(Saved data entries)
+++
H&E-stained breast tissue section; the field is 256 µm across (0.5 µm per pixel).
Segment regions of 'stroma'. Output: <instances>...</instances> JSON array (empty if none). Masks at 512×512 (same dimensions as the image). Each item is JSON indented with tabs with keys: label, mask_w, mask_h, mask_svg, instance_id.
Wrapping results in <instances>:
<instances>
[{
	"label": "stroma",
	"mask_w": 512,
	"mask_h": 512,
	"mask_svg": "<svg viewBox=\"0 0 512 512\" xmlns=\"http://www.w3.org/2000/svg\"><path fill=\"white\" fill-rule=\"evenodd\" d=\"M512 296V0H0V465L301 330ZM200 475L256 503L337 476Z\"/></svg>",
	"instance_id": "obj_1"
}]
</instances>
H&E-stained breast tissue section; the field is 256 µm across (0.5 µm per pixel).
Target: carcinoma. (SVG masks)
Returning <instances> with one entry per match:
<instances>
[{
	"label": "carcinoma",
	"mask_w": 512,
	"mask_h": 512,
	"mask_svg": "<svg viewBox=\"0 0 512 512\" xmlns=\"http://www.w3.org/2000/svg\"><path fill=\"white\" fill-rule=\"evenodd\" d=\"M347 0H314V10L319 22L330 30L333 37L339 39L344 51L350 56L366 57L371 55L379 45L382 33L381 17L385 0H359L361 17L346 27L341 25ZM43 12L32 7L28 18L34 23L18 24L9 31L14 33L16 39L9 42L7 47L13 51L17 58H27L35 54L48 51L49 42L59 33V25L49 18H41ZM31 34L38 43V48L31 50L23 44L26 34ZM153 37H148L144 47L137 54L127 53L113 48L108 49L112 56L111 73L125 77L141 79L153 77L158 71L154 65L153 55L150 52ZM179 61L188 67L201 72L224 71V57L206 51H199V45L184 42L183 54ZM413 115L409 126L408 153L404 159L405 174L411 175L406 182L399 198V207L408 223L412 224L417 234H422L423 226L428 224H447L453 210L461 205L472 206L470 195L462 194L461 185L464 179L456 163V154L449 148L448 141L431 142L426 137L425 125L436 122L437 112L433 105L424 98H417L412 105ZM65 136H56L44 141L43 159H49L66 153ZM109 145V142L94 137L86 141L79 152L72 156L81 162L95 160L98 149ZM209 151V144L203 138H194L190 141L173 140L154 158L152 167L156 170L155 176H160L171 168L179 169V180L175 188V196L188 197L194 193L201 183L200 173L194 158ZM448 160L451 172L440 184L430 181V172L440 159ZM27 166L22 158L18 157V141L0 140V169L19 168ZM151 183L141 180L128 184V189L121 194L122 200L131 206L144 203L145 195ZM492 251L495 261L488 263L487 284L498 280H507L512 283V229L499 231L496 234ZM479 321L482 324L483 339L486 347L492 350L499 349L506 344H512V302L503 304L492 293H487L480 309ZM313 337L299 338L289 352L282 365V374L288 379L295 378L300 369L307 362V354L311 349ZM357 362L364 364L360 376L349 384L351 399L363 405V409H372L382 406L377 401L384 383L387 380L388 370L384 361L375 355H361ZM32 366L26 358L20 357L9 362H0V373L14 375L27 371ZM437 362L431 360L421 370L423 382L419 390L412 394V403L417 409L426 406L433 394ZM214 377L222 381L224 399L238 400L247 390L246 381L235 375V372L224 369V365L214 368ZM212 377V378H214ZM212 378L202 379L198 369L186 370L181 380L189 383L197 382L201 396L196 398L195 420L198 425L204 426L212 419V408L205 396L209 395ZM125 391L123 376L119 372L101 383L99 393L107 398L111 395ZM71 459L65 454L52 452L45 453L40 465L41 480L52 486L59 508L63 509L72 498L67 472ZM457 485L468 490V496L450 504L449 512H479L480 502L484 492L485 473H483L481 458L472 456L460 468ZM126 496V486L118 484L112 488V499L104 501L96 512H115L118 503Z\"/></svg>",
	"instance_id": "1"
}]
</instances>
+++
> _Task instructions_
Every entry must be output again, exactly as written above.

> _Solution_
H&E-stained breast tissue section; the field is 256 µm across (0.5 µm per pixel).
Segment regions of 'stroma'. Output: <instances>...</instances> JSON array (empty if none). Masks at 512×512 (same dimensions as the image). Each item is JSON indented with tabs with keys: label, mask_w, mask_h, mask_svg, instance_id.
Wrapping results in <instances>:
<instances>
[{
	"label": "stroma",
	"mask_w": 512,
	"mask_h": 512,
	"mask_svg": "<svg viewBox=\"0 0 512 512\" xmlns=\"http://www.w3.org/2000/svg\"><path fill=\"white\" fill-rule=\"evenodd\" d=\"M512 296V0H0V465L301 330ZM200 475L256 503L337 476Z\"/></svg>",
	"instance_id": "obj_1"
}]
</instances>
H&E-stained breast tissue section; the field is 256 µm across (0.5 µm per pixel).
Target: carcinoma. (SVG masks)
Returning <instances> with one entry per match:
<instances>
[{
	"label": "carcinoma",
	"mask_w": 512,
	"mask_h": 512,
	"mask_svg": "<svg viewBox=\"0 0 512 512\" xmlns=\"http://www.w3.org/2000/svg\"><path fill=\"white\" fill-rule=\"evenodd\" d=\"M347 0H314V10L319 22L330 30L333 37L339 39L344 51L350 56L366 57L371 55L379 45L382 33L381 17L385 0H359L361 17L346 27L341 25ZM43 12L32 7L28 18L34 23L18 24L9 31L14 33L16 39L9 42L7 47L13 51L17 58H27L35 54L48 51L49 42L59 33V25L49 18H41ZM31 34L38 43V48L31 50L23 44L26 34ZM153 37H148L144 47L137 54L127 53L113 48L108 49L112 56L111 73L125 77L141 79L153 77L158 71L154 65L153 55L150 52ZM179 61L188 67L201 72L224 71V57L206 51H199V45L184 42L183 54ZM413 115L409 126L408 153L404 159L405 174L411 175L406 182L399 198V207L408 223L412 224L417 234H422L423 226L428 224H447L453 210L461 205L472 206L470 195L462 194L461 185L464 179L456 163V154L449 148L448 141L431 142L426 137L425 125L436 122L437 112L433 105L424 98H417L412 105ZM65 136H56L44 141L43 159H49L66 153ZM109 145V142L94 137L86 141L79 152L72 156L81 162L95 160L98 149ZM209 151V144L203 138H194L190 141L173 140L154 158L152 167L156 170L155 176H160L171 168L179 169V180L175 188V196L188 197L194 193L201 183L200 173L194 158ZM448 160L451 172L440 184L430 181V172L440 159ZM27 166L22 158L18 157V141L0 140V169L19 168ZM151 183L141 180L128 184V189L121 194L122 200L131 206L144 203L145 195ZM492 251L495 261L488 263L487 284L498 280H507L512 283V229L499 231L496 234ZM479 321L482 324L483 339L486 347L492 350L499 349L506 344H512V302L503 304L492 293H487L480 309ZM313 337L299 338L289 352L282 365V374L288 379L295 378L300 369L307 362V354L311 349ZM357 362L364 364L360 376L349 384L351 399L363 405V409H372L382 406L377 401L384 383L387 380L388 370L384 361L375 355H361ZM32 366L26 358L20 357L9 362H0V373L14 375L27 371ZM437 362L431 360L421 370L423 382L419 390L412 394V403L417 409L426 406L433 394ZM214 377L222 381L224 399L238 400L247 390L246 381L235 375V372L224 369V365L214 368ZM212 377V378H214ZM212 378L202 379L198 369L186 370L181 380L189 383L197 382L201 396L196 398L195 420L198 425L204 426L212 419V408L205 396L209 395ZM125 391L123 376L119 372L101 383L99 393L107 398L111 395ZM71 459L65 454L52 452L45 453L40 465L41 480L52 486L59 508L63 509L72 498L67 472ZM457 485L468 490V496L450 504L449 512H479L480 502L484 492L485 473H483L481 458L472 456L460 468ZM126 496V486L118 484L112 488V499L104 501L96 512H115L118 503Z\"/></svg>",
	"instance_id": "1"
}]
</instances>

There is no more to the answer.